Among the entries below, one line contains "none -> green 1x2 brick [569,82,645,164]" and another contains "none -> yellow 1x1 brick [649,296,705,366]". Transcribe those two lines and every line between them, exactly.

SOURCE DATA.
══════════

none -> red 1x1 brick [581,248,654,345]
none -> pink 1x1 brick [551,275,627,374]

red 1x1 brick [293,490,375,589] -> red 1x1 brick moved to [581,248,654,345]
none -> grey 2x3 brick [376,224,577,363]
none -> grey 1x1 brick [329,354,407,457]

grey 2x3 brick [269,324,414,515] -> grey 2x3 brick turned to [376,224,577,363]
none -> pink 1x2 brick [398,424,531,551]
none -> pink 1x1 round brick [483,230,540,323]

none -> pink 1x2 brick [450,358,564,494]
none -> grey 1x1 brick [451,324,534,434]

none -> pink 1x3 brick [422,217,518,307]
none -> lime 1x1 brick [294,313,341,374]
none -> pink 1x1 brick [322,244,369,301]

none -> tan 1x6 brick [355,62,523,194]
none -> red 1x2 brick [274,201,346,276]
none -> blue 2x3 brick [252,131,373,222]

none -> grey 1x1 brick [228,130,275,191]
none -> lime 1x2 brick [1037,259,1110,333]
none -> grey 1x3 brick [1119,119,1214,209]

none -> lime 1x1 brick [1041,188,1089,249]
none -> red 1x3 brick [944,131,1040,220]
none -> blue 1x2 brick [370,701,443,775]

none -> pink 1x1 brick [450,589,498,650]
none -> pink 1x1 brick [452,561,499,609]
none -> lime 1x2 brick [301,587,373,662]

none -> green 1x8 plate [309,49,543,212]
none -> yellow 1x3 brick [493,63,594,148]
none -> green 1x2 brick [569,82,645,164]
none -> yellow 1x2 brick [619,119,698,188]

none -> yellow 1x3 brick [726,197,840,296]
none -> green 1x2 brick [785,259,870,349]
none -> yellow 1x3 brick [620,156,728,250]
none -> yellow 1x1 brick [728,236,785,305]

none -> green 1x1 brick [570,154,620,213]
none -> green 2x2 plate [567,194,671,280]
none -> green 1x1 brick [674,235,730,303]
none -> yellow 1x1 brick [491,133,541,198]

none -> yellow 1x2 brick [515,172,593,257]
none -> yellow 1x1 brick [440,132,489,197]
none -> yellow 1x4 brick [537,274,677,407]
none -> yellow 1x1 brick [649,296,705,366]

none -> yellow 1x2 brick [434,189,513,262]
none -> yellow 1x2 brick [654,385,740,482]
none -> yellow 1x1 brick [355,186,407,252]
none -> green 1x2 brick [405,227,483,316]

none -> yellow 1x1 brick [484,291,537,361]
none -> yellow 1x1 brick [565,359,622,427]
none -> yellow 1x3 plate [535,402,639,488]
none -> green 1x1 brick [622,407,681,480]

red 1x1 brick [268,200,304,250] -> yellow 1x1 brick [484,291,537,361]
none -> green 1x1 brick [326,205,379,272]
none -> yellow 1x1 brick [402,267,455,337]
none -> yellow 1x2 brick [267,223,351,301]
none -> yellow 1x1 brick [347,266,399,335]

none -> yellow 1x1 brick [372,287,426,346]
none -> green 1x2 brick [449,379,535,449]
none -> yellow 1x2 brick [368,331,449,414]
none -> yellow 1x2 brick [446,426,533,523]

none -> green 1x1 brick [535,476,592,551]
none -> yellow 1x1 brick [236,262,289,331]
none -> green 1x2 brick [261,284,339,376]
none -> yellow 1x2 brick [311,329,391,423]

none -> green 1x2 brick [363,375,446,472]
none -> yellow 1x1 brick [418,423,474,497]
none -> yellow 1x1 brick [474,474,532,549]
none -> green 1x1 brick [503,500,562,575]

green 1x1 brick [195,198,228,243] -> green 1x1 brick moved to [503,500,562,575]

══════════

EXERCISE RESULT.
none -> green 1x2 brick [569,82,645,164]
none -> yellow 1x2 brick [619,119,698,188]

none -> yellow 1x3 brick [726,197,840,296]
none -> green 1x2 brick [785,259,870,349]
none -> yellow 1x3 brick [620,156,728,250]
none -> yellow 1x1 brick [728,236,785,305]

none -> green 1x1 brick [570,154,620,213]
none -> green 2x2 plate [567,194,671,280]
none -> green 1x1 brick [674,235,730,303]
none -> yellow 1x1 brick [491,133,541,198]

none -> yellow 1x2 brick [515,172,593,257]
none -> yellow 1x1 brick [440,132,489,197]
none -> yellow 1x4 brick [537,274,677,407]
none -> yellow 1x1 brick [649,296,705,366]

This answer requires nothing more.